Give back every line of the material below exactly, but no images.

** Opening DATASET SECTION block **

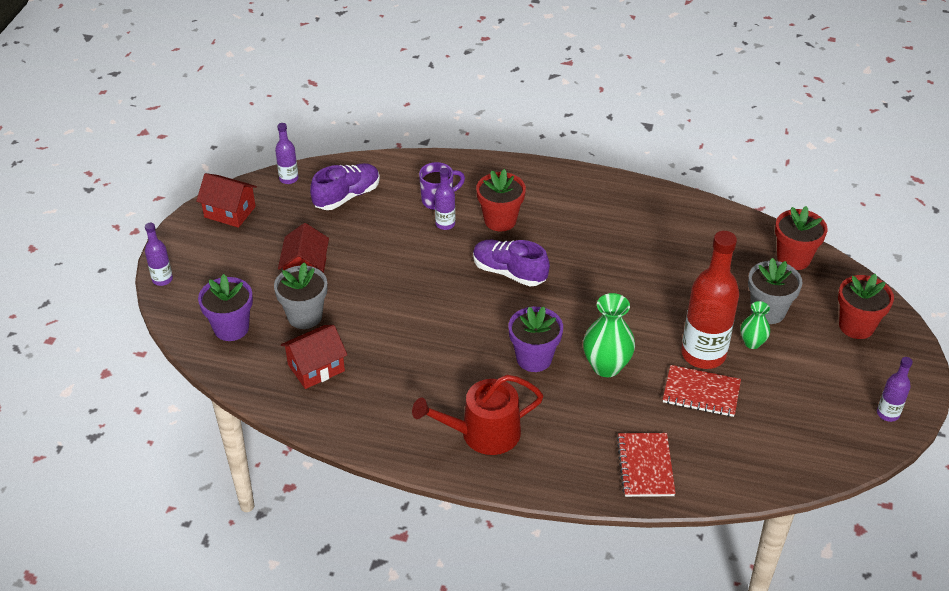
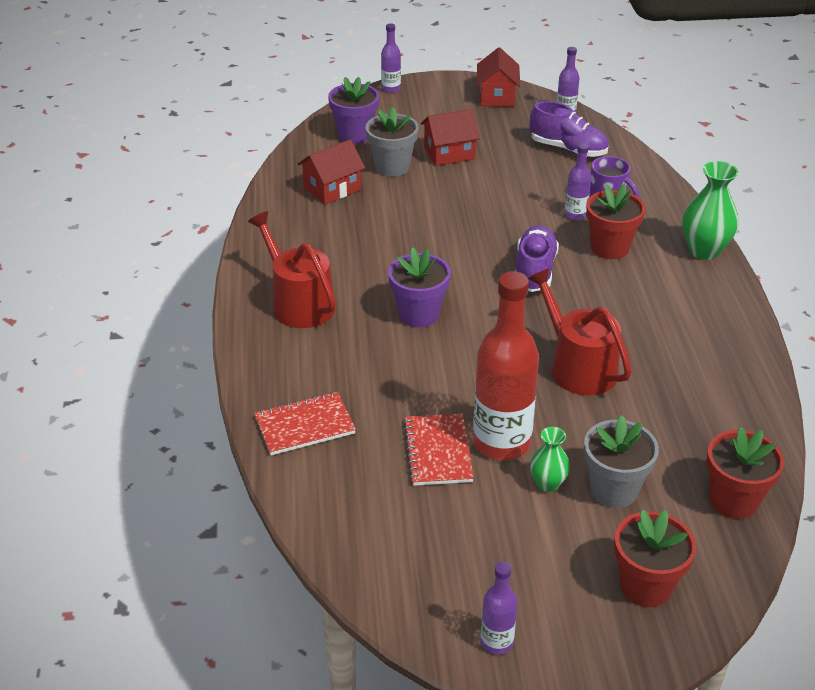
camera: 70 degrees right, 5 degrees down
(316, 368) = (332, 189): red house -> red house turned 75 degrees counterclockwise
(606, 366) = (437, 368): green vase -> green vase (704, 250)
(635, 286) = (578, 367): none -> red watering can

** Closing DATASET SECTION block **

_RESPONSE AREA_
camera: 70 degrees right, 5 degrees down
(316, 368) = (332, 189): red house -> red house turned 75 degrees counterclockwise
(606, 366) = (437, 368): green vase -> green vase (704, 250)
(635, 286) = (578, 367): none -> red watering can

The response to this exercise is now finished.